- [INSTRUCTIONS TO FOLLOW]: Each entry should be given again exactly, with any image left out.

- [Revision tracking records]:
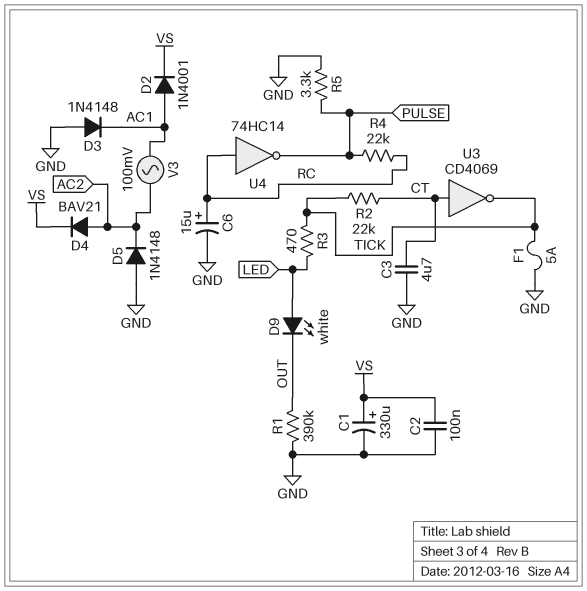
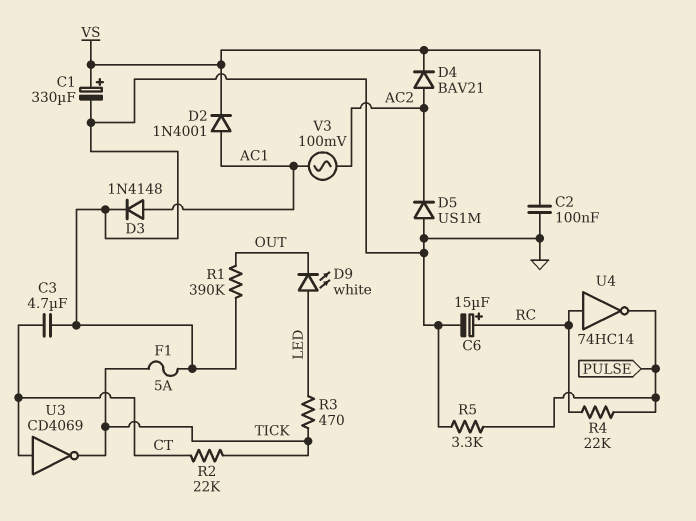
D3: diode 1N4148 (A GND, K AC1) -> diode 1N4148 (A AC1, K GND)
D5: diode 1N4148 (A GND, K AC2) -> diode US1M (A GND, K AC2)

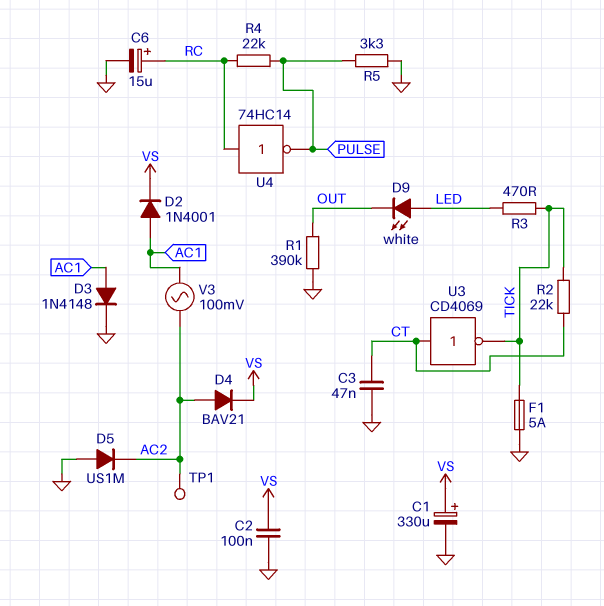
C3: 4.7uF (CT, GND) -> 47nF (CT, GND)
TP1: none -> test point (AC2)

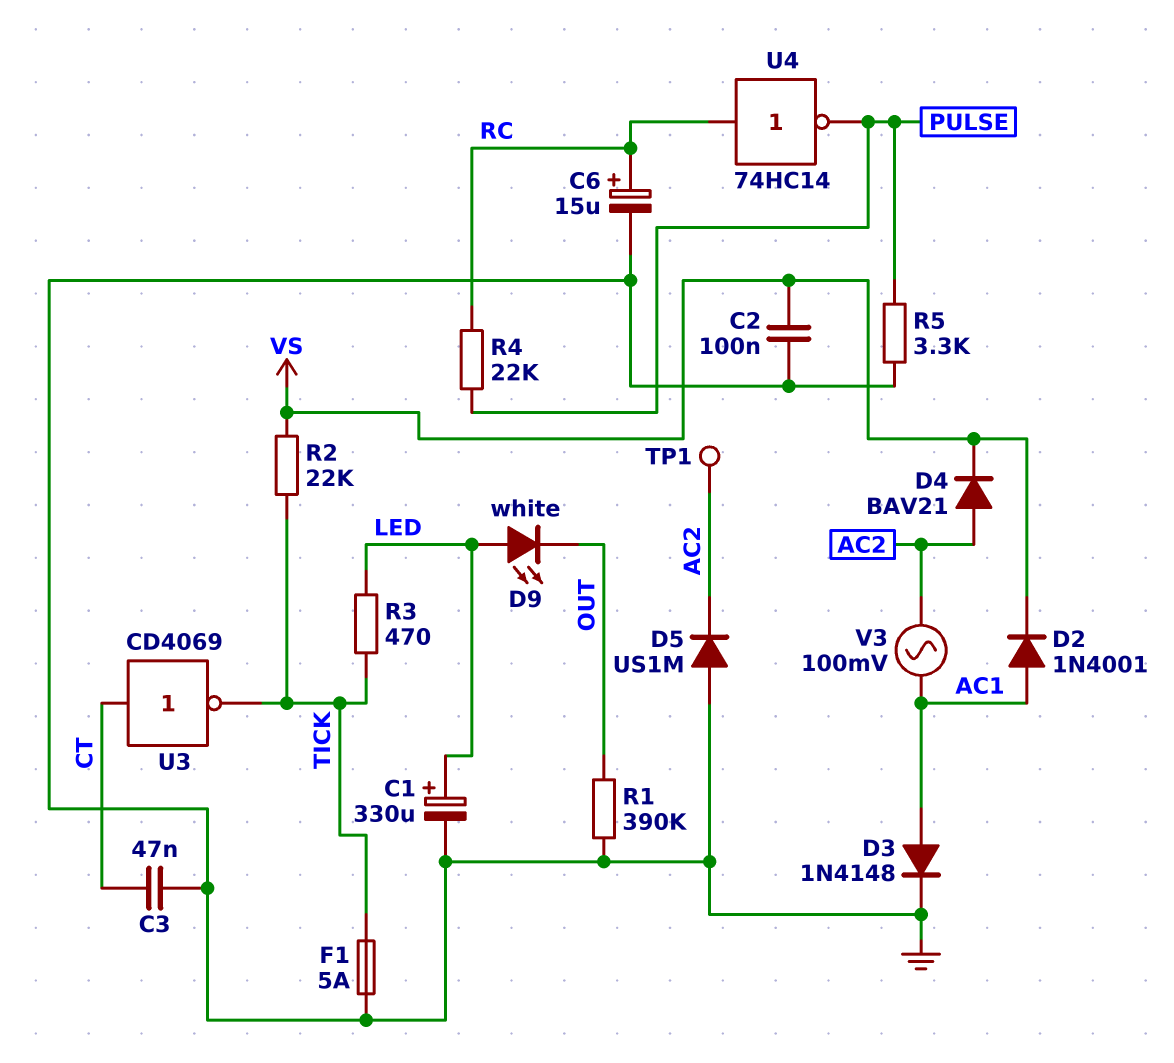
C1: 330uF (plus VS, minus GND) -> 330uF (plus LED, minus GND)
R2: 22k (CT, TICK) -> 22k (TICK, VS)

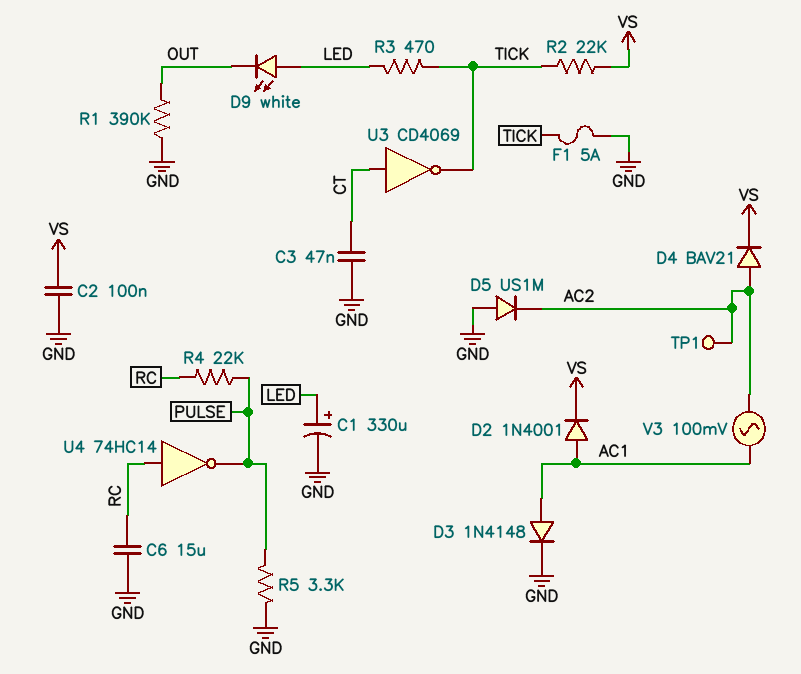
C6: 15uF (plus RC, minus GND) -> 15uF (GND, RC)

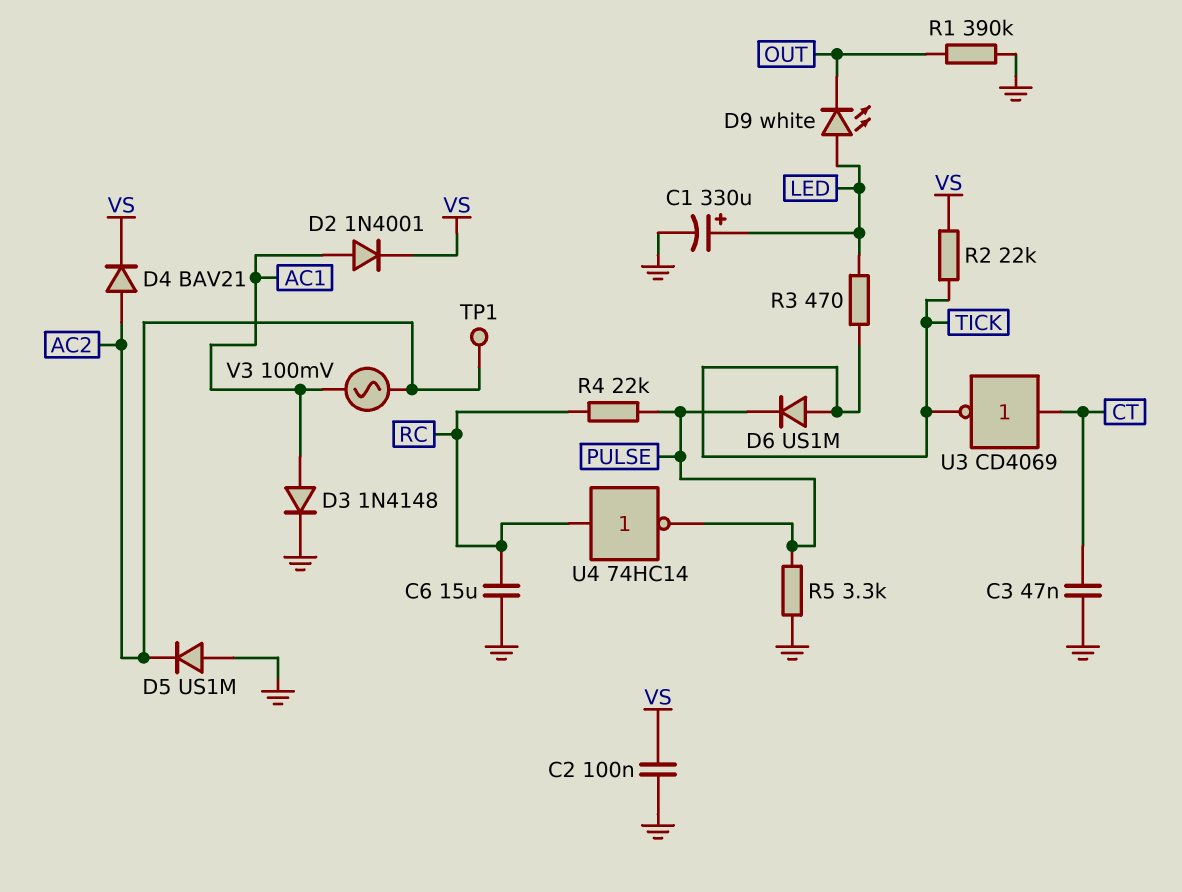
D6: none -> diode US1M (A TICK, K PULSE)
F1: 5A (GND, TICK) -> none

- [PROBLEM SOLUTION]:
D3: diode 1N4148 (A GND, K AC1) -> diode 1N4148 (A AC1, K GND)
D5: diode 1N4148 (A GND, K AC2) -> diode US1M (A GND, K AC2)

C3: 4.7uF (CT, GND) -> 47nF (CT, GND)
TP1: none -> test point (AC2)

C1: 330uF (plus VS, minus GND) -> 330uF (plus LED, minus GND)
R2: 22k (CT, TICK) -> 22k (TICK, VS)

C6: 15uF (plus RC, minus GND) -> 15uF (GND, RC)

D6: none -> diode US1M (A TICK, K PULSE)
F1: 5A (GND, TICK) -> none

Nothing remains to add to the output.